* **Problem statement**:
The whole listing that follows should be printed again, unchanged.

* **Data for processing**:
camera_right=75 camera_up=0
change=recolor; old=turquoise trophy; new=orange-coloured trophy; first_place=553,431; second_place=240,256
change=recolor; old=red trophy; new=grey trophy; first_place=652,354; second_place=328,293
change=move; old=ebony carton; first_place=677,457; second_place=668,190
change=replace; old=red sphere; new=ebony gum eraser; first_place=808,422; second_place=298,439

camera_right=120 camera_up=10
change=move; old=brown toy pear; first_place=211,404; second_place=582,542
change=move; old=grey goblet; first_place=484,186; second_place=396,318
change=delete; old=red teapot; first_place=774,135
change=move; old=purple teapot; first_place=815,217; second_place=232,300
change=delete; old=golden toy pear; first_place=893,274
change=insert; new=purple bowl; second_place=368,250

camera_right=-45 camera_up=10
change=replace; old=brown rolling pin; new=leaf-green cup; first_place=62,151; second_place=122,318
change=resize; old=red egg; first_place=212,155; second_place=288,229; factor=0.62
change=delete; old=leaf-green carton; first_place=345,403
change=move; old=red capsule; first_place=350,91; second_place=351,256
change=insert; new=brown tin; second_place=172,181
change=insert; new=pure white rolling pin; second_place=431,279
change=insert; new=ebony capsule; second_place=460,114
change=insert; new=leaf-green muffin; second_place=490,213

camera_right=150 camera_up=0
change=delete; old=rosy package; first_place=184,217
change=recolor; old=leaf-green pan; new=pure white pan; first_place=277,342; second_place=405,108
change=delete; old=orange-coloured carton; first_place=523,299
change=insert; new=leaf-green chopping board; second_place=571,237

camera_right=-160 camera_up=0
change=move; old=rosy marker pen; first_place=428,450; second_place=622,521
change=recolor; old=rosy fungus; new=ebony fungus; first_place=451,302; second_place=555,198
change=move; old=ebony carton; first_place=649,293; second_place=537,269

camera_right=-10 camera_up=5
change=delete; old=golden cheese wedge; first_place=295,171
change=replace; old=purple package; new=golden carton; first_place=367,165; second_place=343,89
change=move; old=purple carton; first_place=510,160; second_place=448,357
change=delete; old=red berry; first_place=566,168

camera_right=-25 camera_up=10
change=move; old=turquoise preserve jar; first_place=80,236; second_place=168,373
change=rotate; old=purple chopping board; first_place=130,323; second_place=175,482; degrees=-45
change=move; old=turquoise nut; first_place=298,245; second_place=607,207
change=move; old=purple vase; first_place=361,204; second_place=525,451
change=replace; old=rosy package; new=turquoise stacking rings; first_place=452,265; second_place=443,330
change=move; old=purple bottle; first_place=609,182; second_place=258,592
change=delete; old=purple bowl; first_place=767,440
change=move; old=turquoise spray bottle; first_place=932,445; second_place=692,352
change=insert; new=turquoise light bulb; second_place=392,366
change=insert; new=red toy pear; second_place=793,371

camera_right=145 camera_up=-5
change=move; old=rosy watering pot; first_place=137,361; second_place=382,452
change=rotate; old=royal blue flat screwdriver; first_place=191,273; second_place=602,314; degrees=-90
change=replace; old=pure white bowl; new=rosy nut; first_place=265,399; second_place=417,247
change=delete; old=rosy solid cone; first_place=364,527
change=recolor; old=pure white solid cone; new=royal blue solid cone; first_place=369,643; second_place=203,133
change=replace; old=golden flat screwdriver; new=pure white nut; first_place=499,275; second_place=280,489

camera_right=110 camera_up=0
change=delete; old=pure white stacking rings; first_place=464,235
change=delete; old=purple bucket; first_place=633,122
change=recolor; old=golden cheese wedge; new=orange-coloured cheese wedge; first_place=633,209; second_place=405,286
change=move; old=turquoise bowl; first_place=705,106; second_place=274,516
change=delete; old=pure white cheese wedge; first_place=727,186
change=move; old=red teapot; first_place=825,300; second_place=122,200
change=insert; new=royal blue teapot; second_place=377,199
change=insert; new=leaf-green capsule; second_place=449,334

* **Solved exercise**:
camera_right=75 camera_up=0
change=recolor; old=turquoise trophy; new=orange-coloured trophy; first_place=553,431; second_place=240,256
change=recolor; old=red trophy; new=grey trophy; first_place=652,354; second_place=328,293
change=move; old=ebony carton; first_place=677,457; second_place=668,190
change=replace; old=red sphere; new=ebony gum eraser; first_place=808,422; second_place=298,439

camera_right=120 camera_up=10
change=move; old=brown toy pear; first_place=211,404; second_place=582,542
change=move; old=grey goblet; first_place=484,186; second_place=396,318
change=delete; old=red teapot; first_place=774,135
change=move; old=purple teapot; first_place=815,217; second_place=232,300
change=delete; old=golden toy pear; first_place=893,274
change=insert; new=purple bowl; second_place=368,250

camera_right=-45 camera_up=10
change=replace; old=brown rolling pin; new=leaf-green cup; first_place=62,151; second_place=122,318
change=resize; old=red egg; first_place=212,155; second_place=288,229; factor=0.62
change=delete; old=leaf-green carton; first_place=345,403
change=move; old=red capsule; first_place=350,91; second_place=351,256
change=insert; new=brown tin; second_place=172,181
change=insert; new=pure white rolling pin; second_place=431,279
change=insert; new=ebony capsule; second_place=460,114
change=insert; new=leaf-green muffin; second_place=490,213

camera_right=150 camera_up=0
change=delete; old=rosy package; first_place=184,217
change=recolor; old=leaf-green pan; new=pure white pan; first_place=277,342; second_place=405,108
change=delete; old=orange-coloured carton; first_place=523,299
change=insert; new=leaf-green chopping board; second_place=571,237

camera_right=-160 camera_up=0
change=move; old=rosy marker pen; first_place=428,450; second_place=622,521
change=recolor; old=rosy fungus; new=ebony fungus; first_place=451,302; second_place=555,198
change=move; old=ebony carton; first_place=649,293; second_place=537,269

camera_right=-10 camera_up=5
change=delete; old=golden cheese wedge; first_place=295,171
change=replace; old=purple package; new=golden carton; first_place=367,165; second_place=343,89
change=move; old=purple carton; first_place=510,160; second_place=448,357
change=delete; old=red berry; first_place=566,168

camera_right=-25 camera_up=10
change=move; old=turquoise preserve jar; first_place=80,236; second_place=168,373
change=rotate; old=purple chopping board; first_place=130,323; second_place=175,482; degrees=-45
change=move; old=turquoise nut; first_place=298,245; second_place=607,207
change=move; old=purple vase; first_place=361,204; second_place=525,451
change=replace; old=rosy package; new=turquoise stacking rings; first_place=452,265; second_place=443,330
change=move; old=purple bottle; first_place=609,182; second_place=258,592
change=delete; old=purple bowl; first_place=767,440
change=move; old=turquoise spray bottle; first_place=932,445; second_place=692,352
change=insert; new=turquoise light bulb; second_place=392,366
change=insert; new=red toy pear; second_place=793,371

camera_right=145 camera_up=-5
change=move; old=rosy watering pot; first_place=137,361; second_place=382,452
change=rotate; old=royal blue flat screwdriver; first_place=191,273; second_place=602,314; degrees=-90
change=replace; old=pure white bowl; new=rosy nut; first_place=265,399; second_place=417,247
change=delete; old=rosy solid cone; first_place=364,527
change=recolor; old=pure white solid cone; new=royal blue solid cone; first_place=369,643; second_place=203,133
change=replace; old=golden flat screwdriver; new=pure white nut; first_place=499,275; second_place=280,489

camera_right=110 camera_up=0
change=delete; old=pure white stacking rings; first_place=464,235
change=delete; old=purple bucket; first_place=633,122
change=recolor; old=golden cheese wedge; new=orange-coloured cheese wedge; first_place=633,209; second_place=405,286
change=move; old=turquoise bowl; first_place=705,106; second_place=274,516
change=delete; old=pure white cheese wedge; first_place=727,186
change=move; old=red teapot; first_place=825,300; second_place=122,200
change=insert; new=royal blue teapot; second_place=377,199
change=insert; new=leaf-green capsule; second_place=449,334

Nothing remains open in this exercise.